Exercise details
With pictures left out, set down exactly the lines that begin at the one containing "The second view" and end with the last line of the entries below.

Stored entries
▬▬▬▬▬▬▬▬▬▬

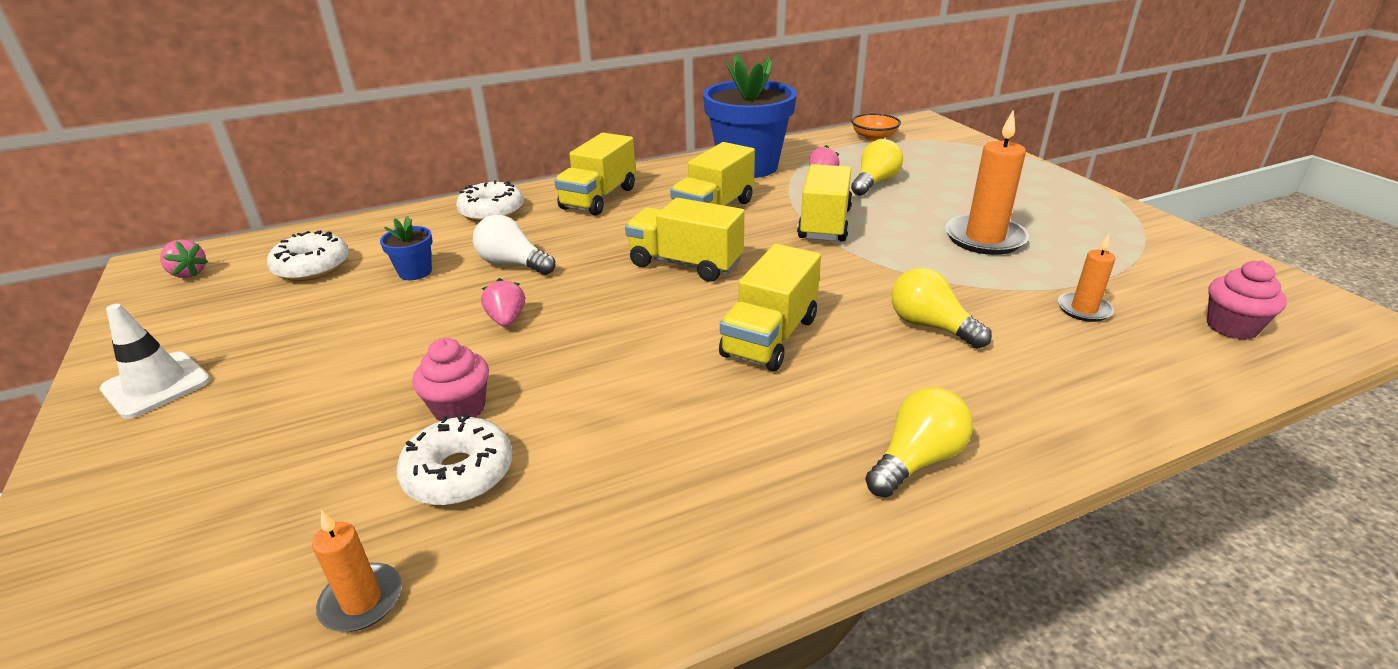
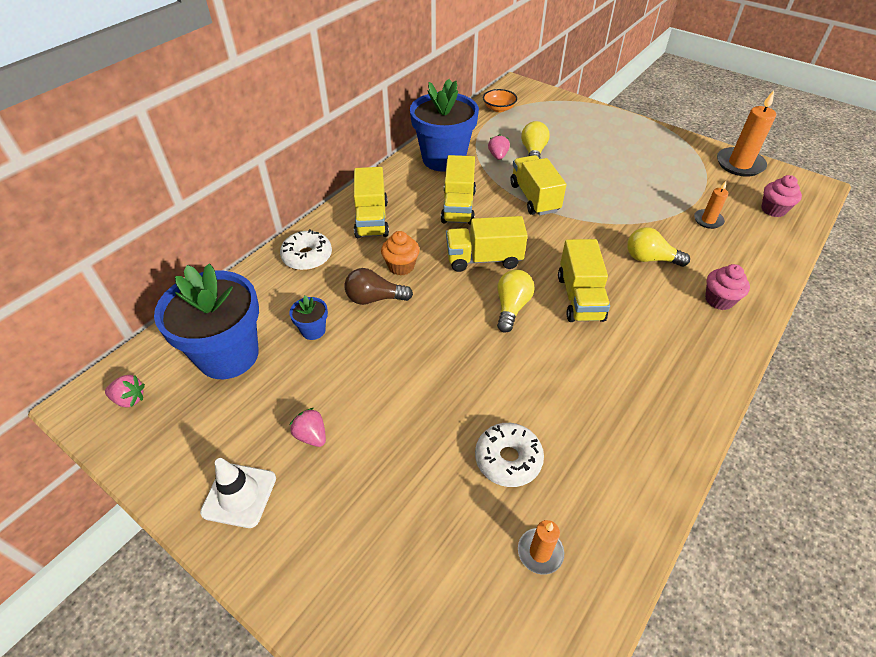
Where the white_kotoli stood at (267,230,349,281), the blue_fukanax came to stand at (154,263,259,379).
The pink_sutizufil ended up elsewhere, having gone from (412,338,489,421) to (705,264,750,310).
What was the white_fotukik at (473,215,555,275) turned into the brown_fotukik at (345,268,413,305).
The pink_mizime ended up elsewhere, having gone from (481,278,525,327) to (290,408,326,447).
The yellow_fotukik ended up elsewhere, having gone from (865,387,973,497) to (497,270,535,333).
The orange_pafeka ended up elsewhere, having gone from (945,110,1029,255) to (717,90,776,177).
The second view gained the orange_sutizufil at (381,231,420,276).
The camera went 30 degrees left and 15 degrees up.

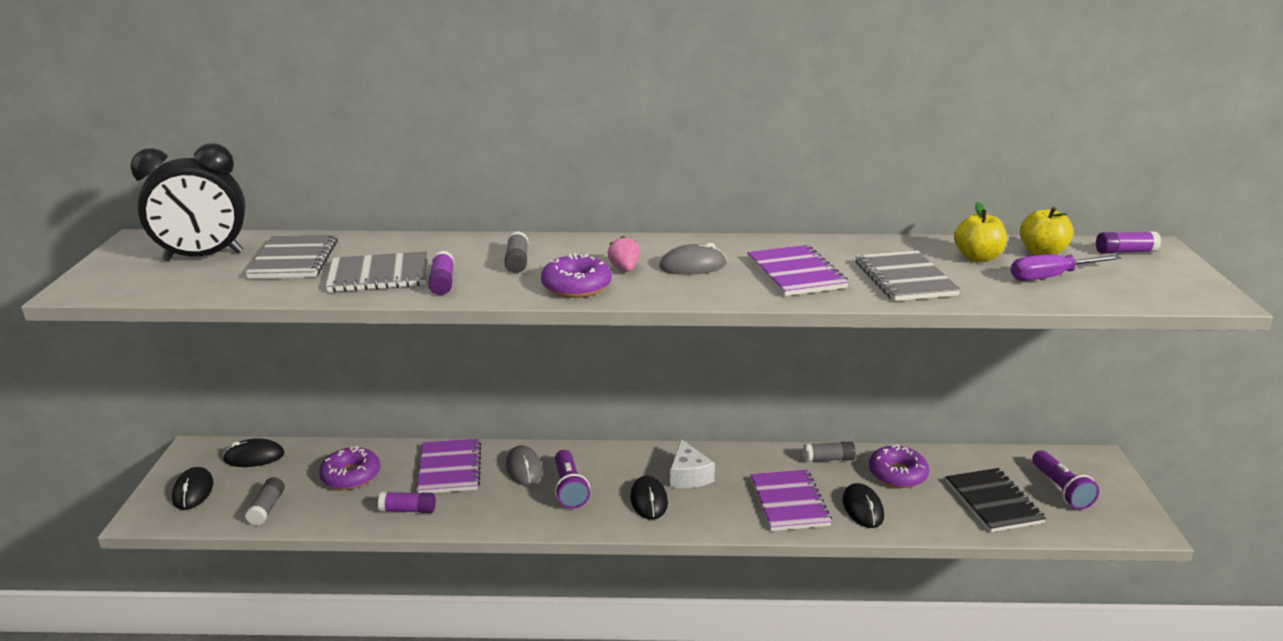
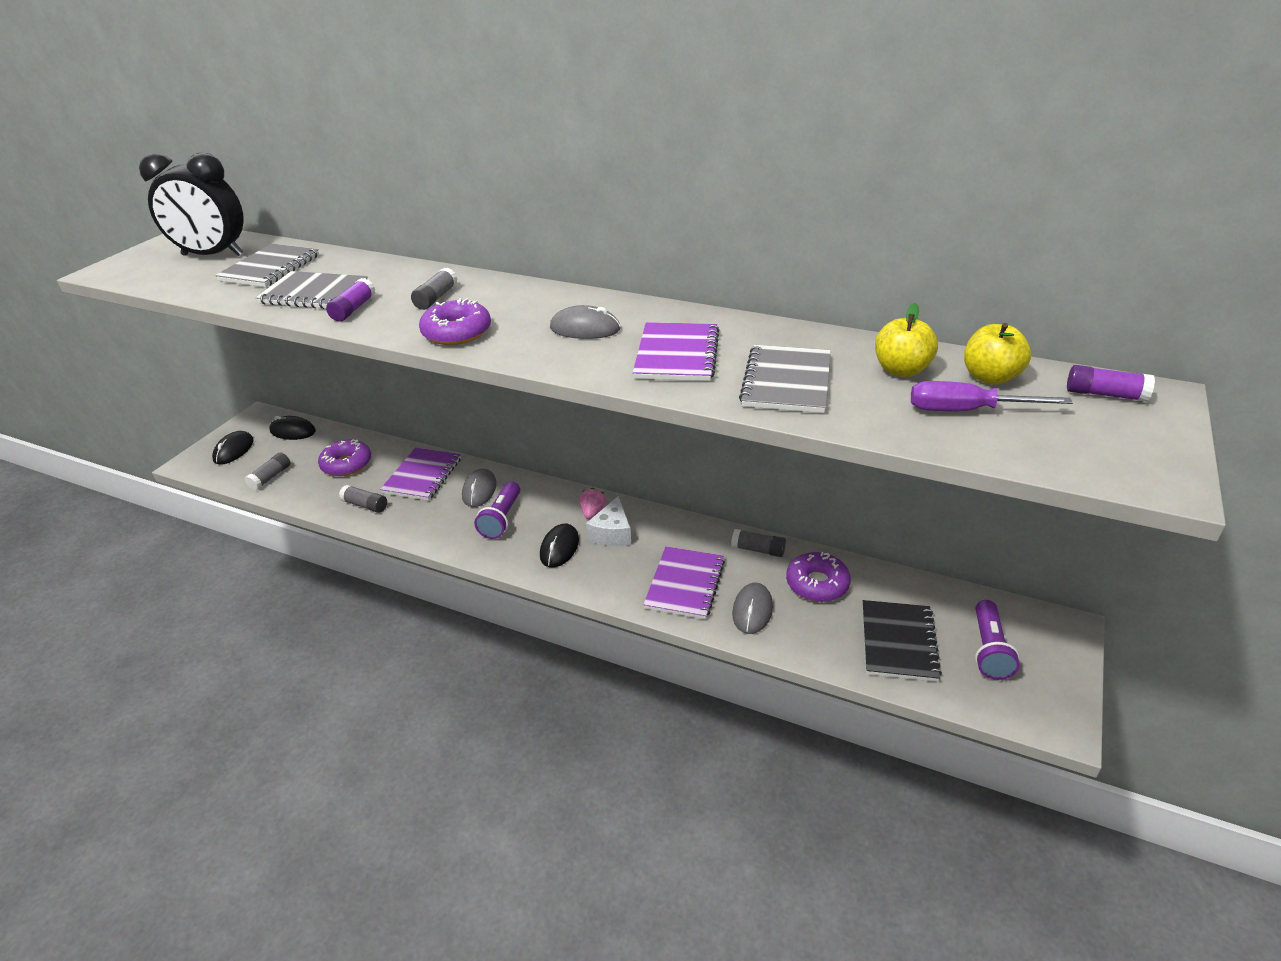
What was the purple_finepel at (378,492,436,513) turned into the grey_finepel at (339,485,387,513).
The pink_mizime ended up elsewhere, having gone from (608,236,640,271) to (579,488,606,519).
What was the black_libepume at (842,483,884,528) turned into the grey_libepume at (732,583,773,634).
The camera went 25 degrees right and 10 degrees up.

▬▬▬▬▬▬▬▬▬▬

Solution
The second view gained the orange_sutizufil at (381,231,420,276).
The camera went 30 degrees left and 15 degrees up.

What was the purple_finepel at (378,492,436,513) turned into the grey_finepel at (339,485,387,513).
The pink_mizime ended up elsewhere, having gone from (608,236,640,271) to (579,488,606,519).
What was the black_libepume at (842,483,884,528) turned into the grey_libepume at (732,583,773,634).
The camera went 25 degrees right and 10 degrees up.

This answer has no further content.